The entries that follow need to be printed exactly as they are, minus any pictures.

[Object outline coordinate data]
········

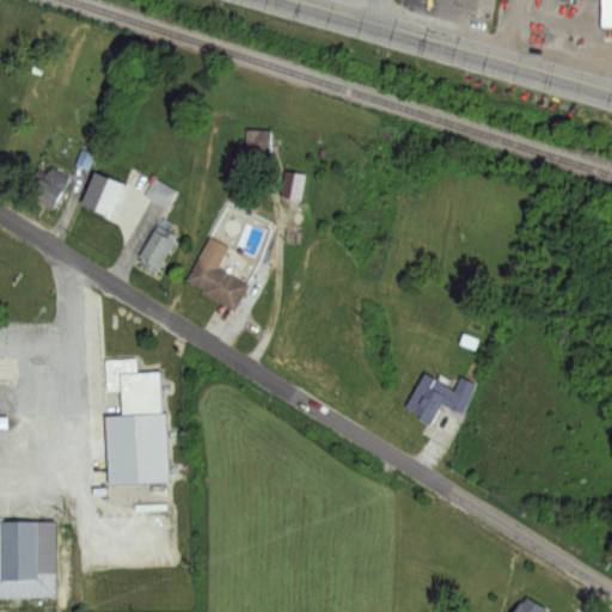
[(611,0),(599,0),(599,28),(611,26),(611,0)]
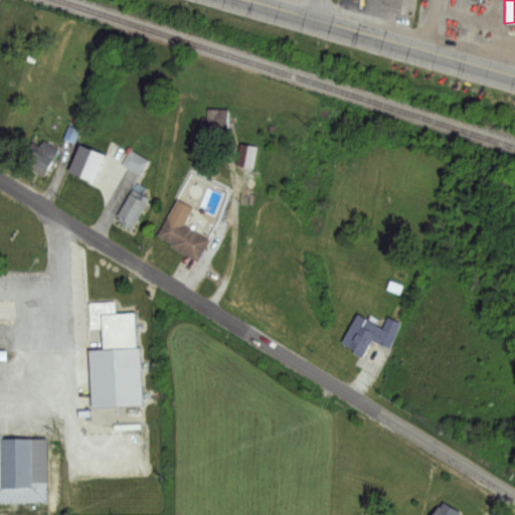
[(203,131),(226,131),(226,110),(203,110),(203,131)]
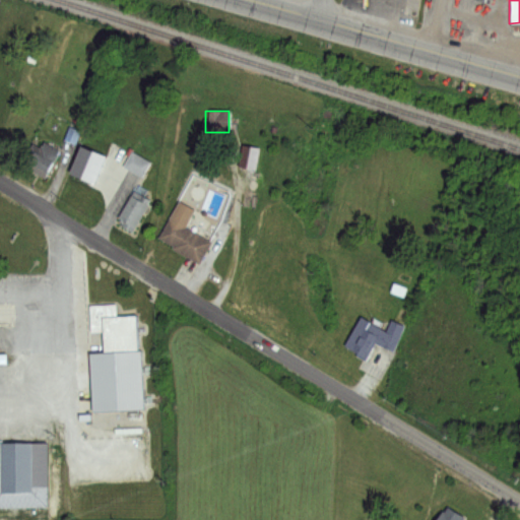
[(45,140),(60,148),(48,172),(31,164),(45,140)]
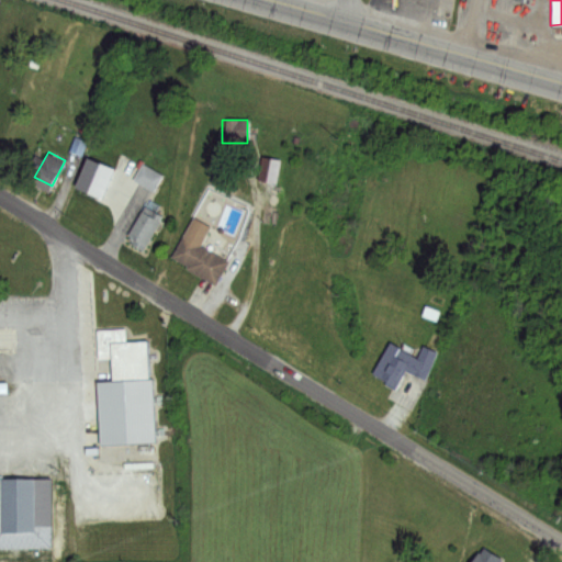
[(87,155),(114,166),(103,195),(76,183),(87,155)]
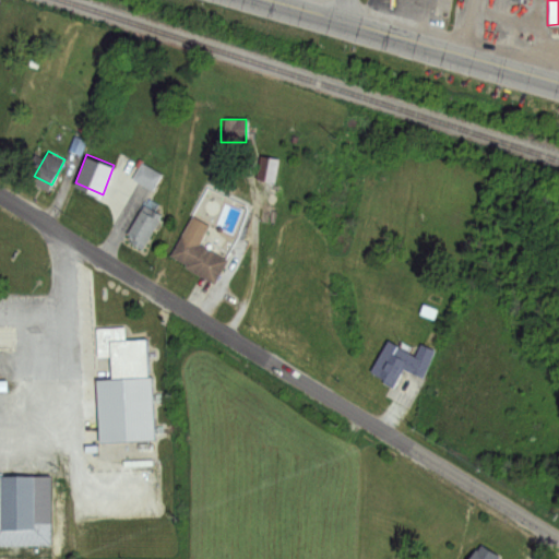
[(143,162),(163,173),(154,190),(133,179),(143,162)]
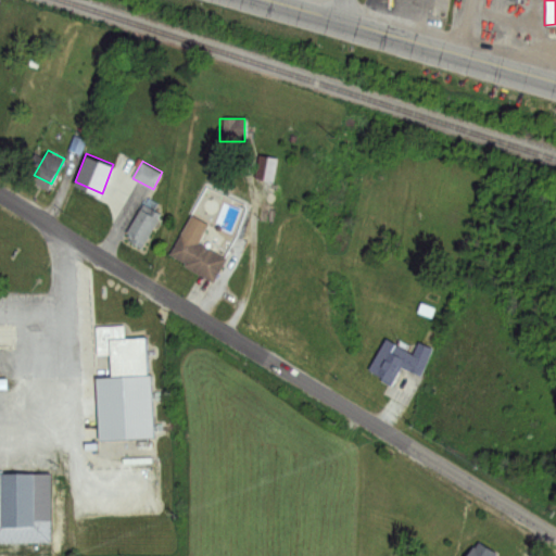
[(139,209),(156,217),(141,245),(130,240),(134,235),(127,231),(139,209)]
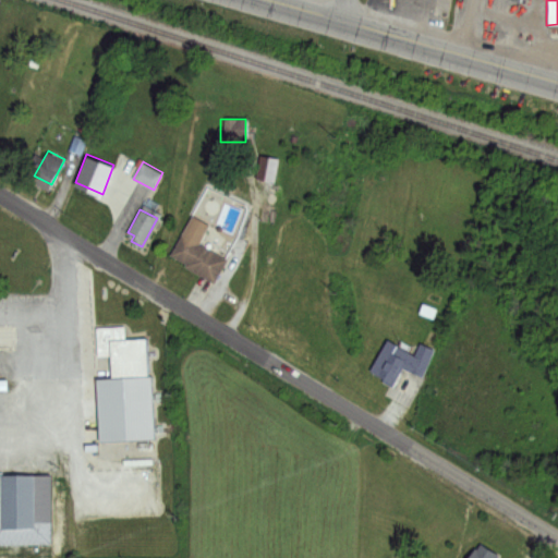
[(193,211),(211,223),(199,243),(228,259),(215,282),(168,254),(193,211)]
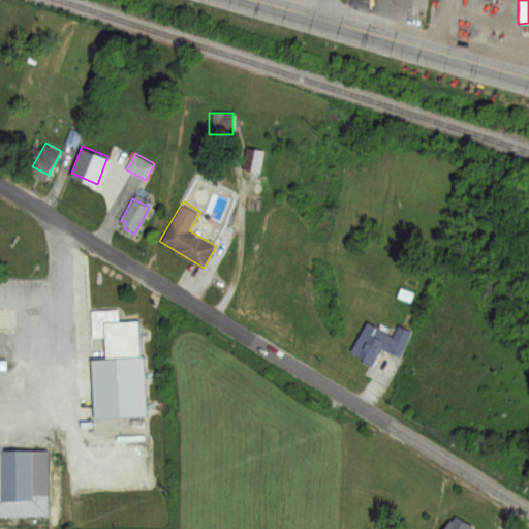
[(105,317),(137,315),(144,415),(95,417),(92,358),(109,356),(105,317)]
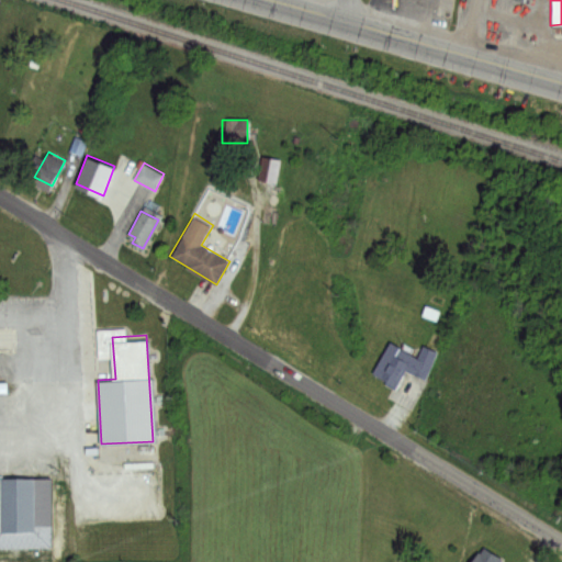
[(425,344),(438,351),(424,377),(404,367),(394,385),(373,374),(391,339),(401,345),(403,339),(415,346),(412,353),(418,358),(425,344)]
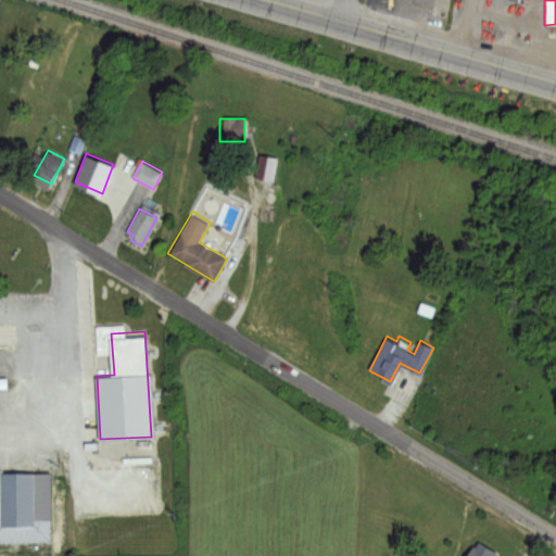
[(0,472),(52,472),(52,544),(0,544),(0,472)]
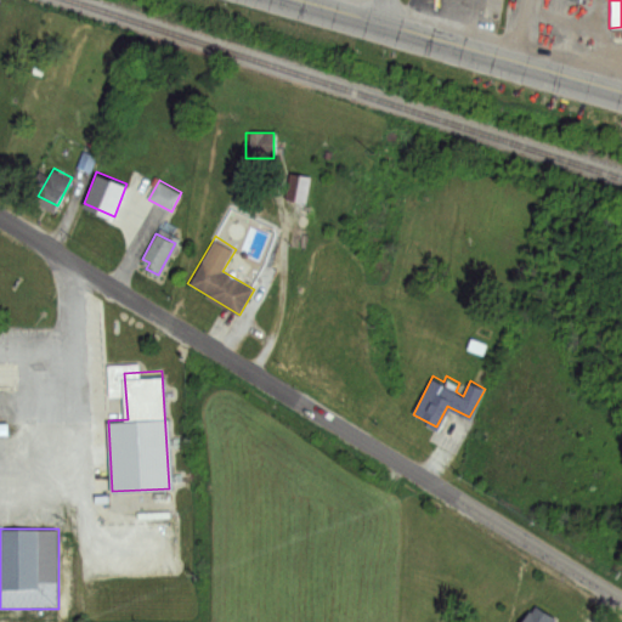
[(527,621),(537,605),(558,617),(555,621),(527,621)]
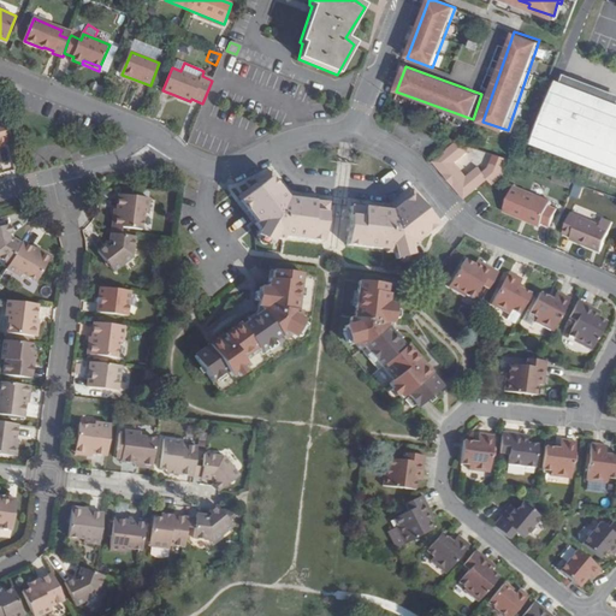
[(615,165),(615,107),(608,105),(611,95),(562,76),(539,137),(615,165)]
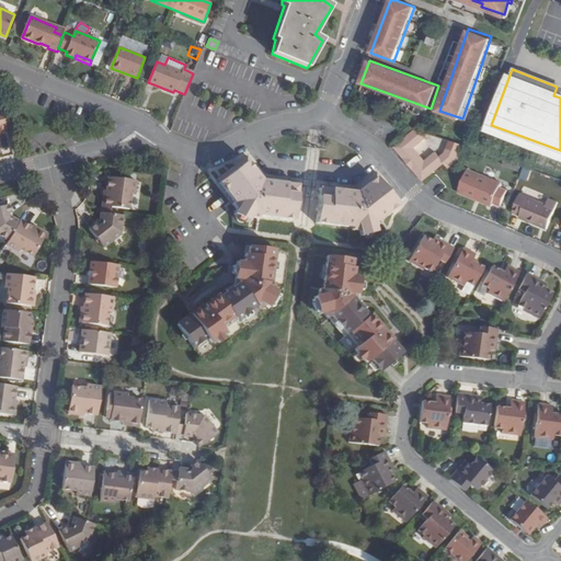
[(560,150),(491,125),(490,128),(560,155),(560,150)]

········

• Exercise answer
[(611,0),(599,0),(599,28),(611,26),(611,0)]
[(203,131),(226,131),(226,110),(203,110),(203,131)]
[(45,140),(60,148),(48,172),(31,164),(45,140)]
[(87,155),(114,166),(103,195),(76,183),(87,155)]
[(143,162),(163,173),(154,190),(133,179),(143,162)]
[(139,209),(156,217),(141,245),(130,240),(134,235),(127,231),(139,209)]
[(193,211),(211,223),(199,243),(228,259),(215,282),(168,254),(193,211)]
[(105,317),(137,315),(144,415),(95,417),(92,358),(109,356),(105,317)]
[(425,344),(438,351),(424,377),(404,367),(394,385),(373,374),(391,339),(401,345),(403,339),(415,346),(412,353),(418,358),(425,344)]
[(0,472),(52,472),(52,544),(0,544),(0,472)]
[(527,621),(537,605),(558,617),(555,621),(527,621)]
[(615,165),(615,107),(608,105),(611,95),(562,76),(539,137),(615,165)]
[(560,150),(491,125),(490,128),(560,155),(560,150)]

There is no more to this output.